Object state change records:
· · ·

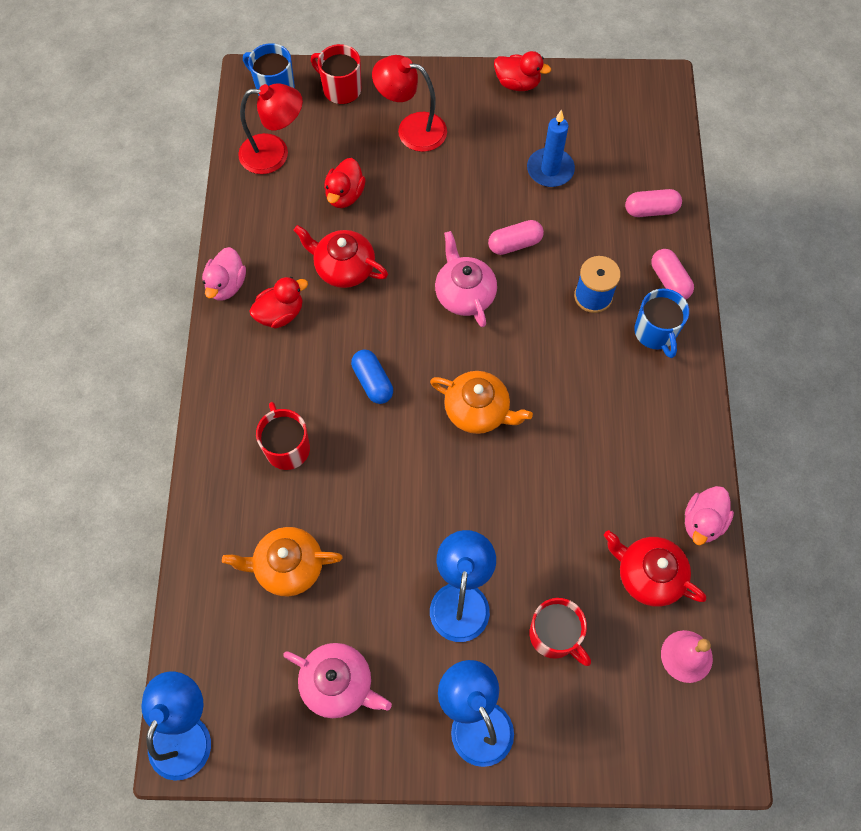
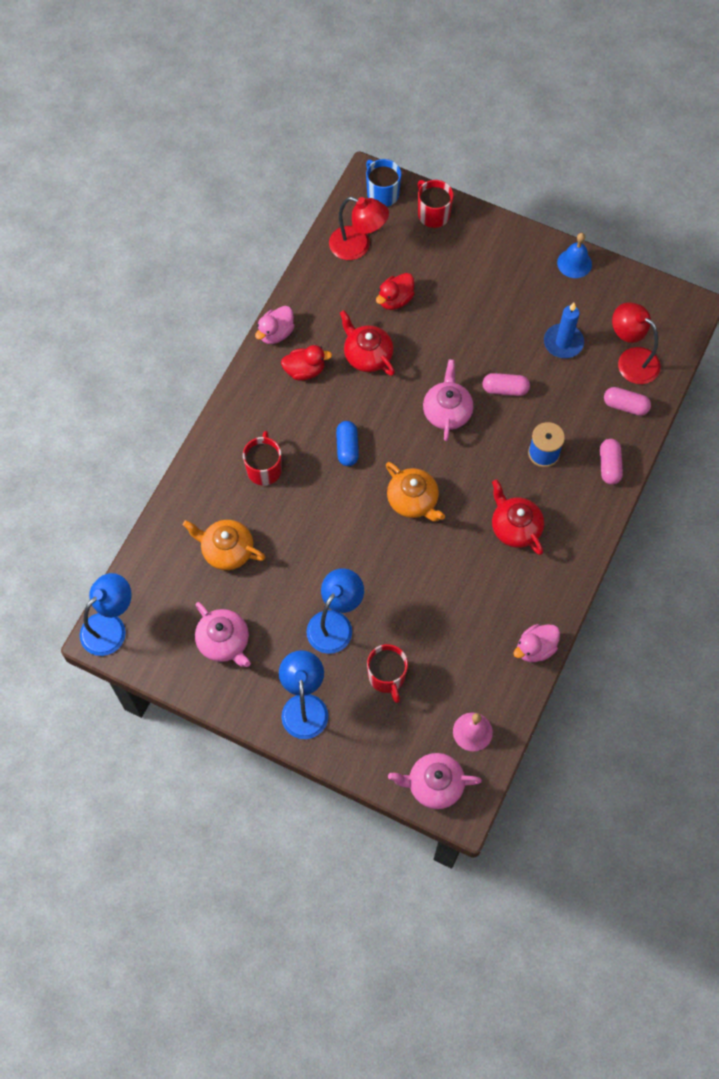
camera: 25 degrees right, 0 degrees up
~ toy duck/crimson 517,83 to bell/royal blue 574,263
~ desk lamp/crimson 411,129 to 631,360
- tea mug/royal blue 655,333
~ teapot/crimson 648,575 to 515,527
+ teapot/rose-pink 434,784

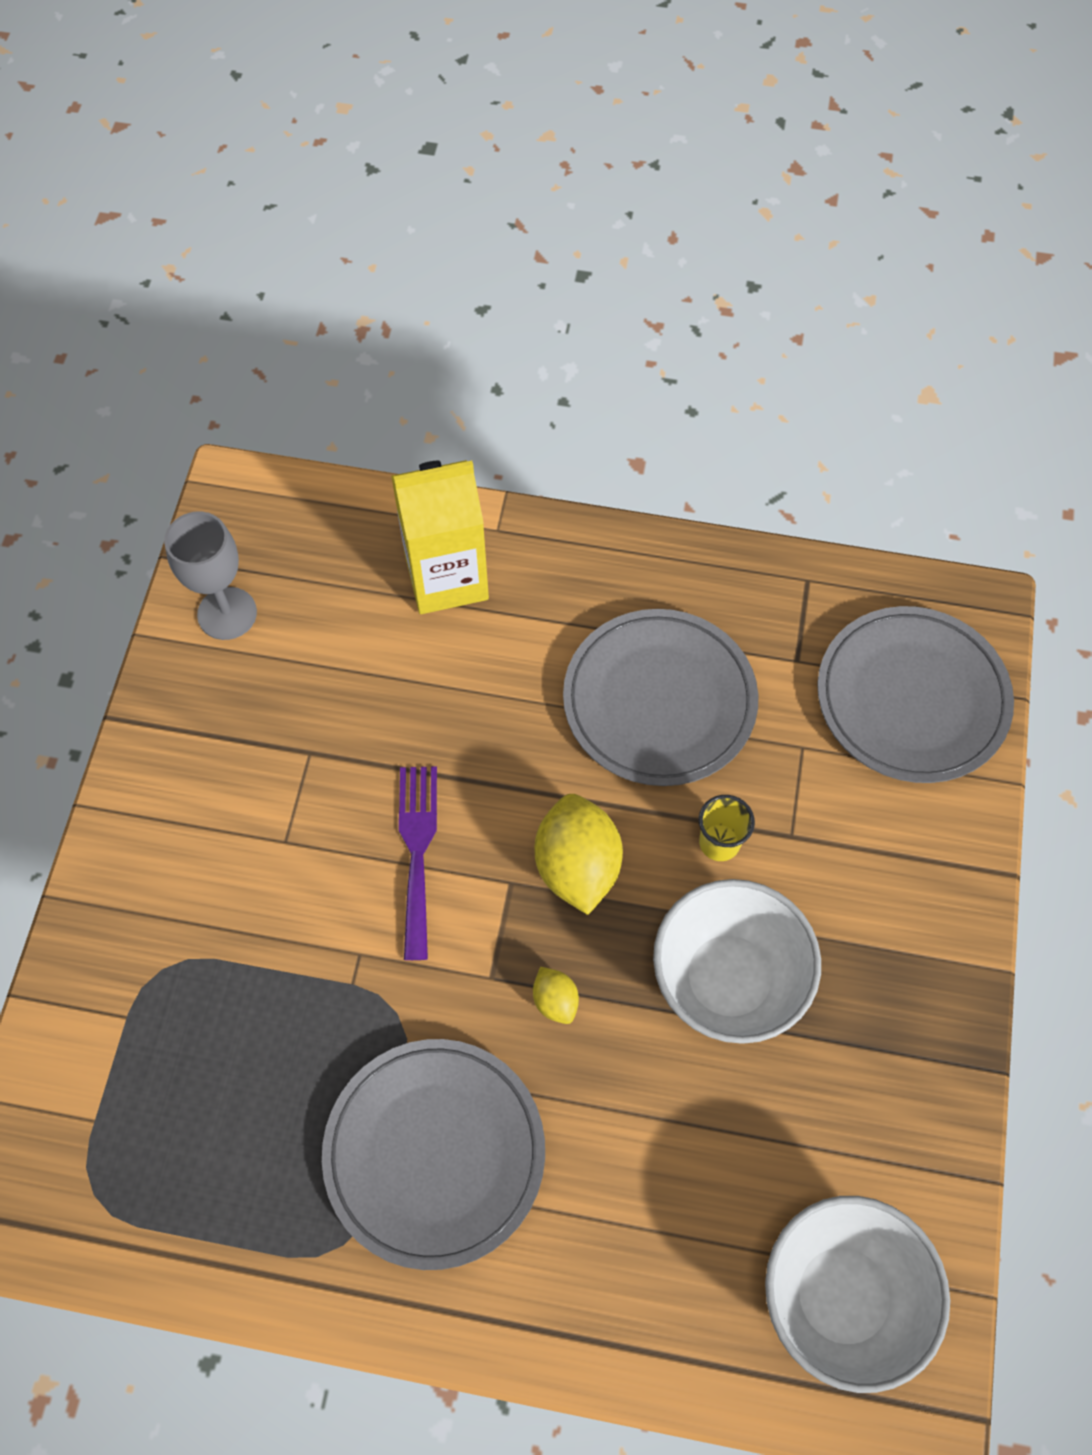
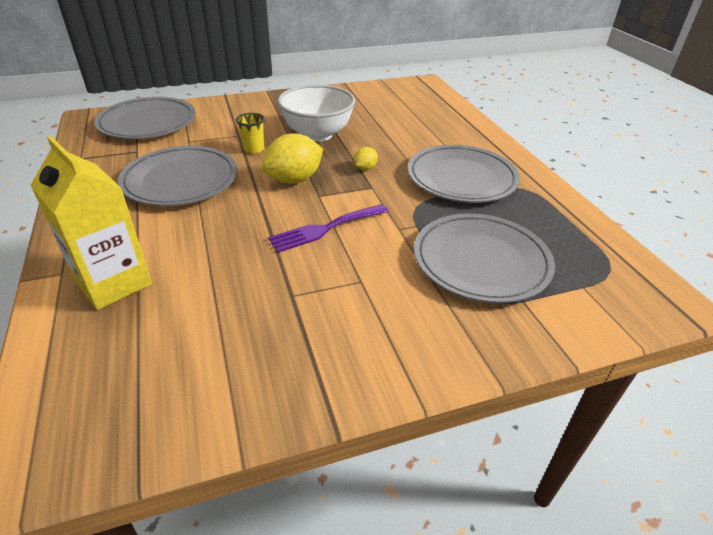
camera: 120 degrees left, 25 degrees down
- chalice/gray 227,613
- bowl/pure white 840,1296
+ flat dish/gray 481,261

· · ·

(WORK INSTRUCTION): Output only the lines that run from the line containing "648,575 to 515,527" to the last line of the data, exactly as they stand and without pictures.

(TASK RESULT):
~ teapot/crimson 648,575 to 515,527
+ teapot/rose-pink 434,784

camera: 120 degrees left, 25 degrees down
- chalice/gray 227,613
- bowl/pure white 840,1296
+ flat dish/gray 481,261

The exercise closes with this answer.